» EXERCISE DIRECTIONS
Once the line containing "none -> yellow bell [221,334,280,399]" is found in the entries below, restate it and each following line word for word, stopping after the line containing "none -> purple cube [798,431,877,517]".

── GIVEN INFORMATION ──

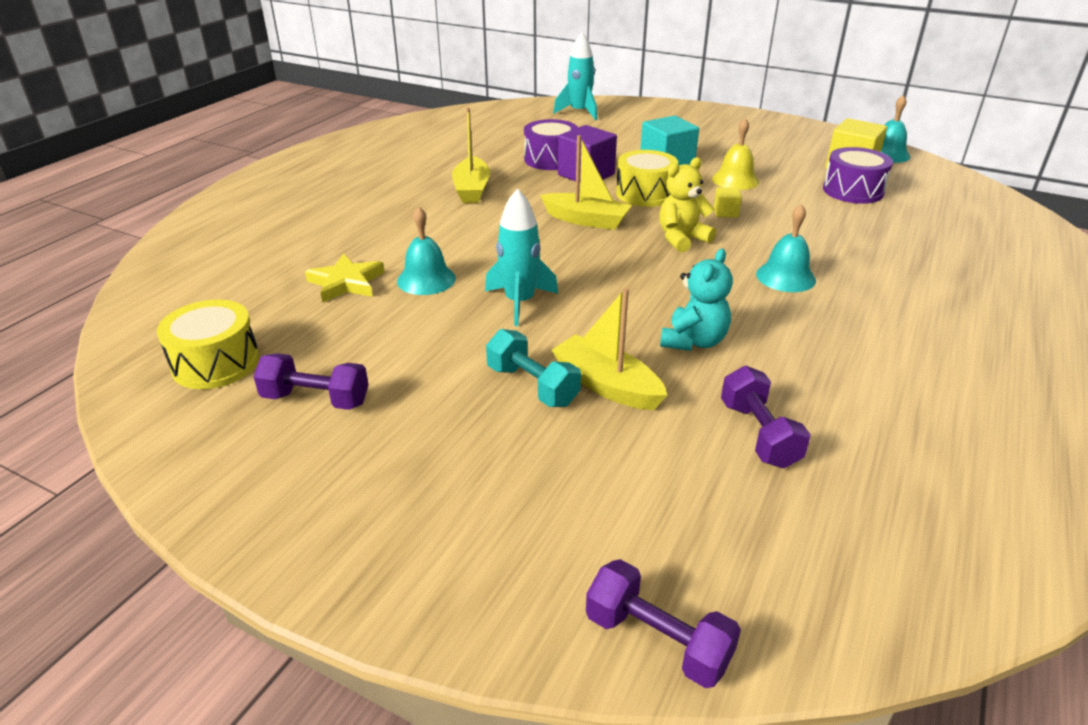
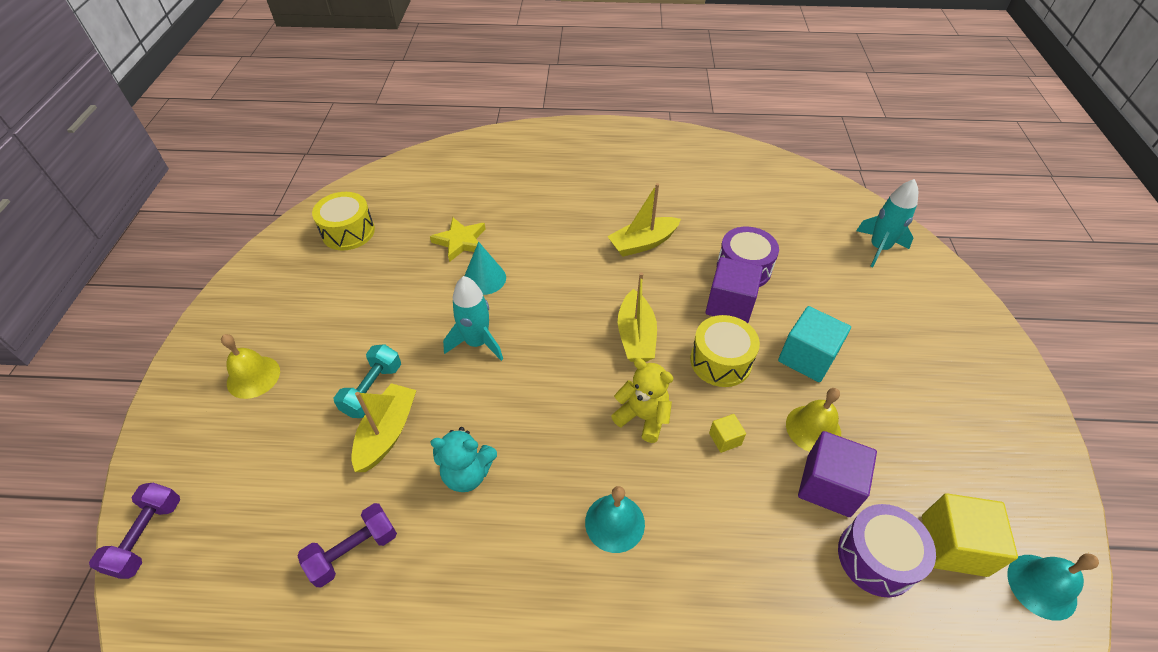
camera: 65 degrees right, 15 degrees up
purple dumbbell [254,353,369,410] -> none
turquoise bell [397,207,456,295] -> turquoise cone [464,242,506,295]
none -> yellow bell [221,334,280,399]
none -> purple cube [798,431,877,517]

───
── GIVEN INFORMATION ──

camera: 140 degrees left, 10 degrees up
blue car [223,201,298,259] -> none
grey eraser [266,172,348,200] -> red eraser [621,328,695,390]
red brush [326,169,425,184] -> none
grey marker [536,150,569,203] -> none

───

» ANSWER BELOW
none -> yellow bell [221,334,280,399]
none -> purple cube [798,431,877,517]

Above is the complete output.